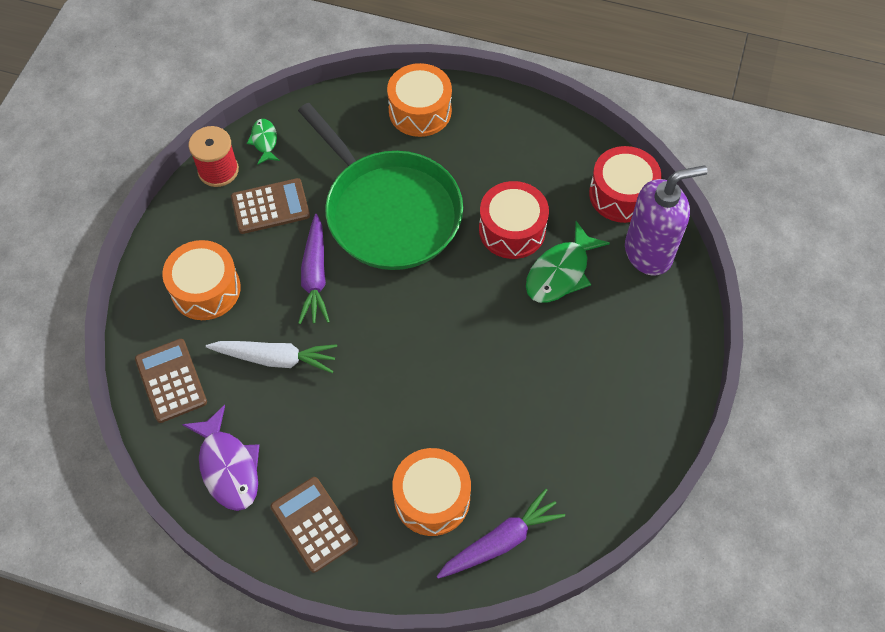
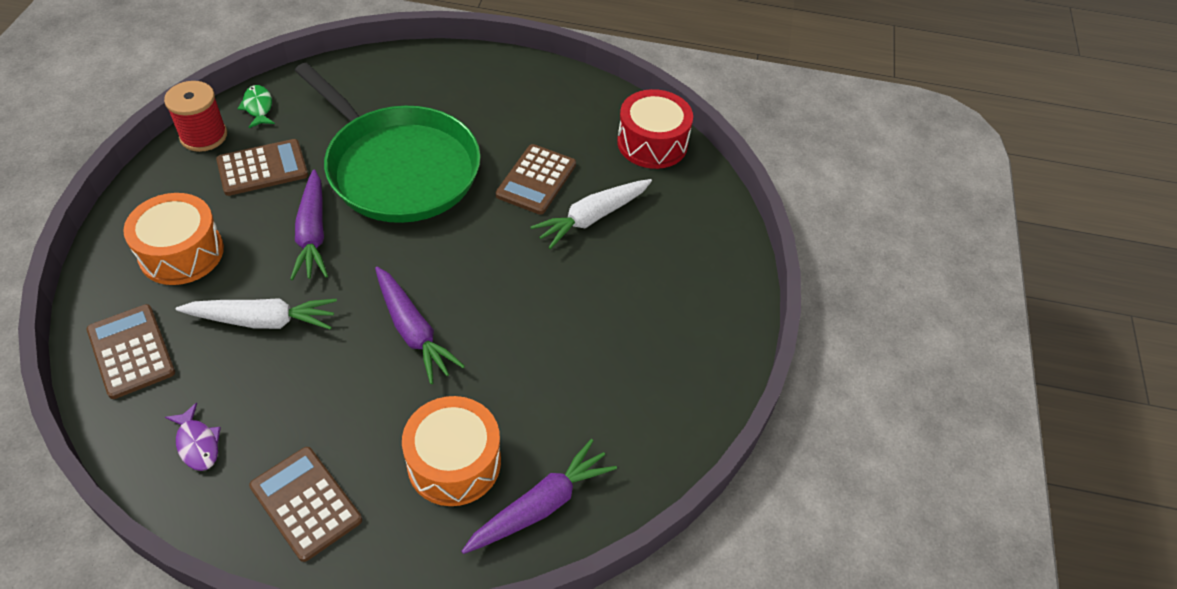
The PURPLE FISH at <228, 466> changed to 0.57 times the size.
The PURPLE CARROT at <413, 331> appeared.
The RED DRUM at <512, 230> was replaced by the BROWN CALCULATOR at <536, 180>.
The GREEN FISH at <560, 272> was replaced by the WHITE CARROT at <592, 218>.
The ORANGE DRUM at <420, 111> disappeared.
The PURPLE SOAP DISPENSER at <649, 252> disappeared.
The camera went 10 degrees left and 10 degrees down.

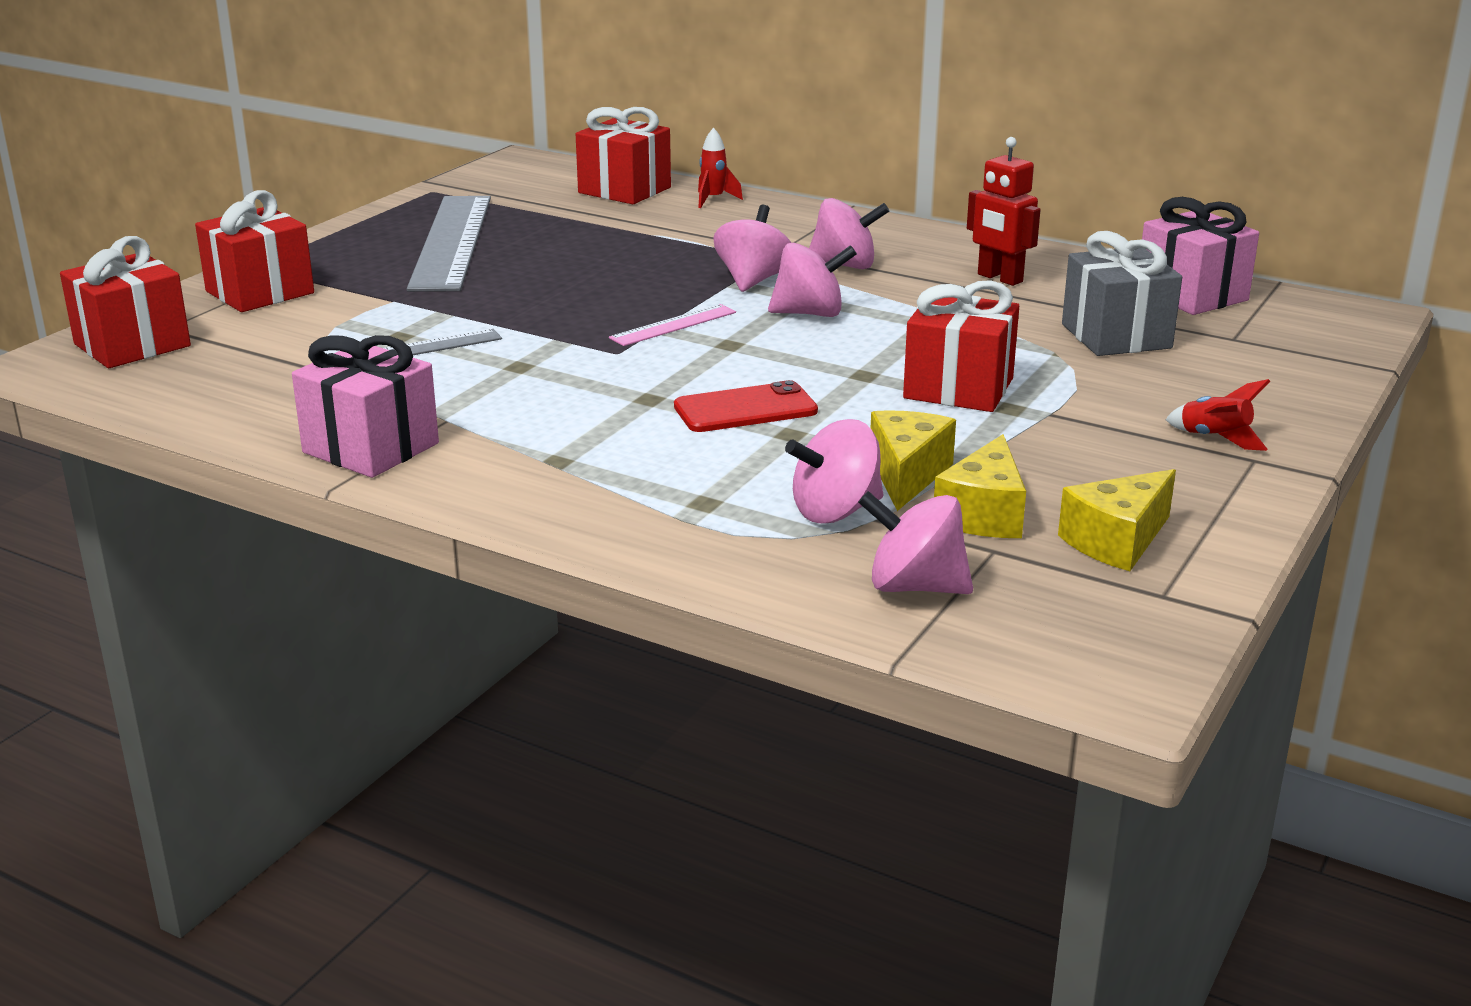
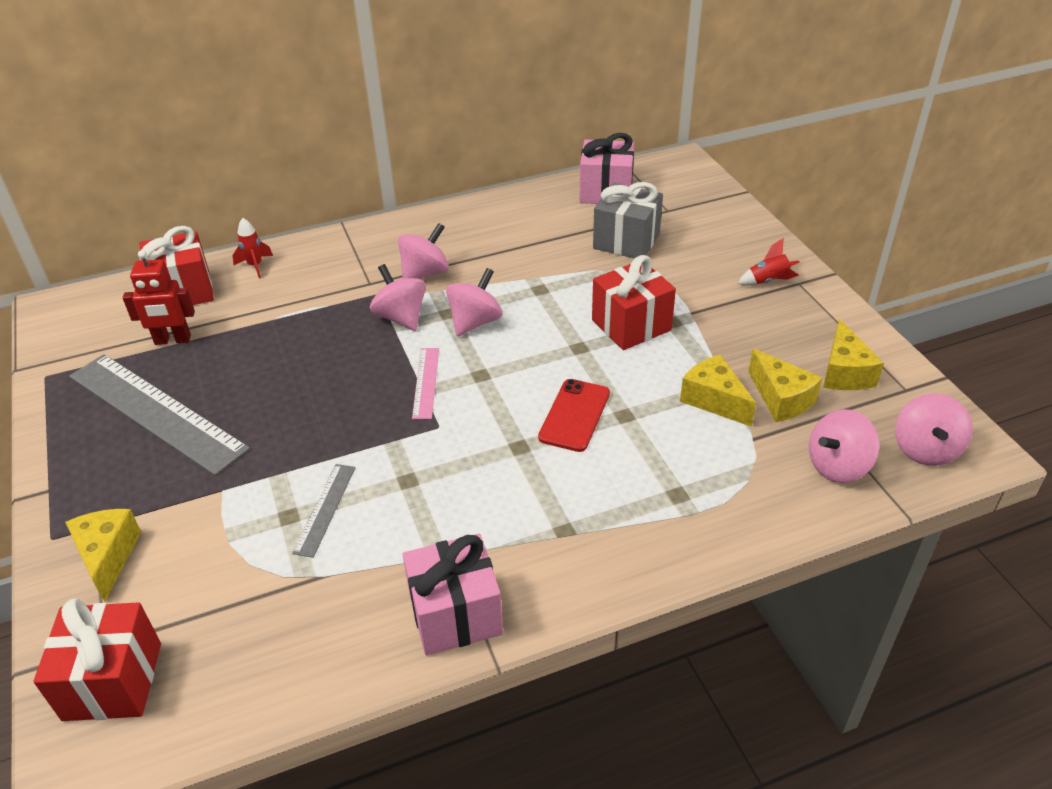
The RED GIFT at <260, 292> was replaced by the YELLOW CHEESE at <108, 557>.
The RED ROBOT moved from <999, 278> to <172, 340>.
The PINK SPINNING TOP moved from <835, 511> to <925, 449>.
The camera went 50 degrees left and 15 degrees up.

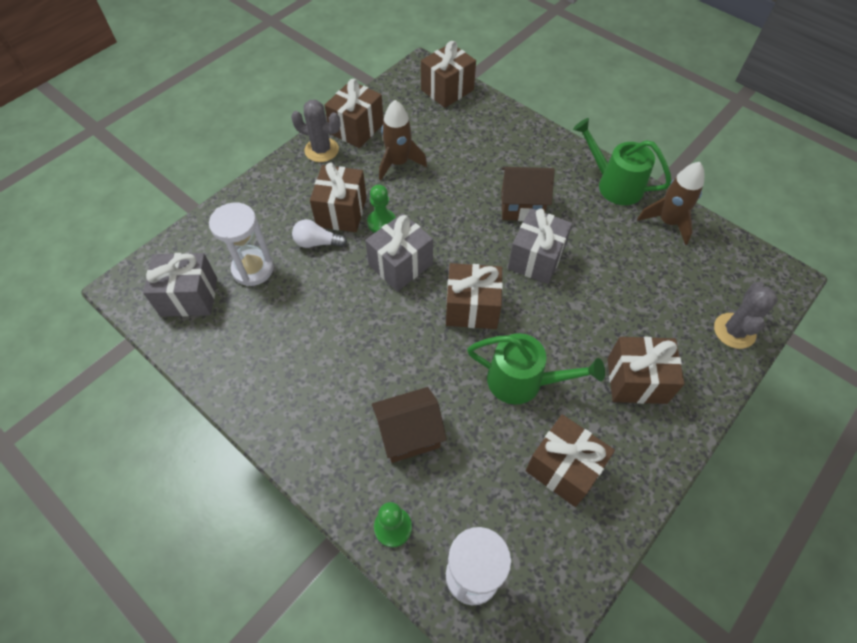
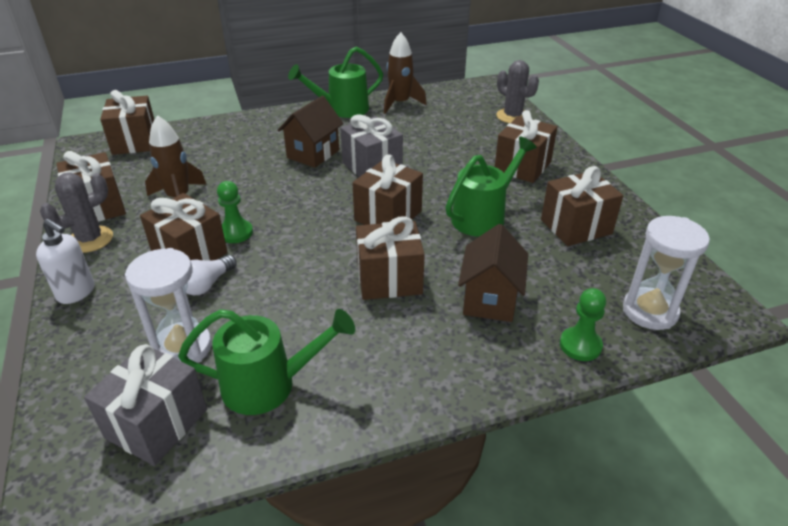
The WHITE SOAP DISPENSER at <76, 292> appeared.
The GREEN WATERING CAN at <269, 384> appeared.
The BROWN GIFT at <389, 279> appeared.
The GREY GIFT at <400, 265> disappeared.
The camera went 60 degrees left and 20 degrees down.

┄┄┄┄┄┄

WHAT THE EXERCISE ASKS ▸
The answer must be a single number: the count of lines in the entries that include "FISH".

OUTPUT FOR THIS EXERCISE ▸
2